Top of Recorded information
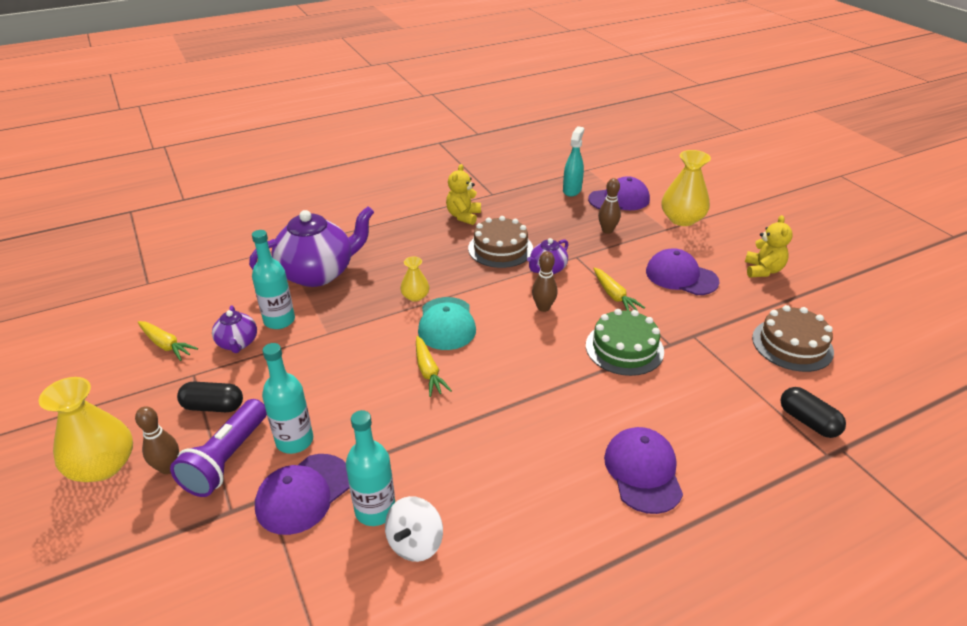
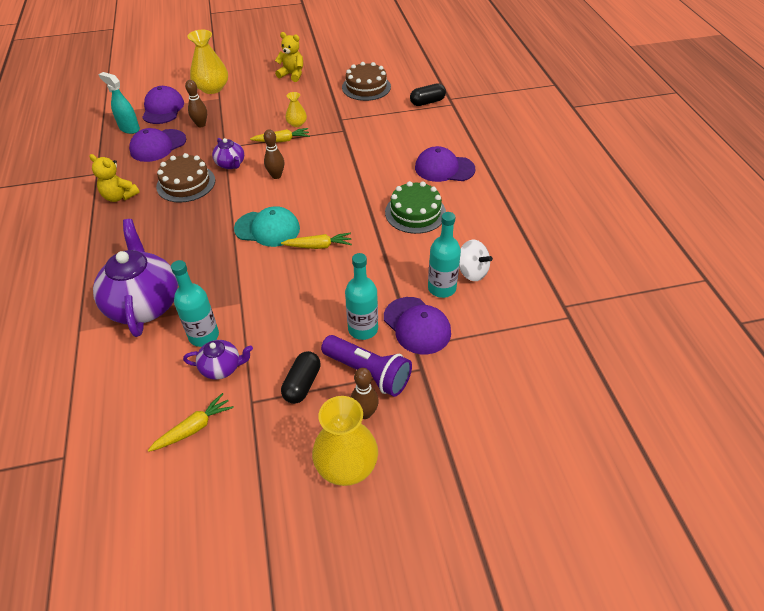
camera: 75 degrees left, 10 degrees up
(415, 296) = (221, 242): yellow vase -> yellow vase (297, 123)
(624, 348) = (338, 149): green cake -> green cake (415, 212)
(681, 276) = (278, 107): purple cap -> purple cap (158, 146)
Bottom of Recorded information
Problem: Transcribe the material as is, with images omitted.

Response to this task:
camera: 75 degrees left, 10 degrees up
(415, 296) = (221, 242): yellow vase -> yellow vase (297, 123)
(624, 348) = (338, 149): green cake -> green cake (415, 212)
(681, 276) = (278, 107): purple cap -> purple cap (158, 146)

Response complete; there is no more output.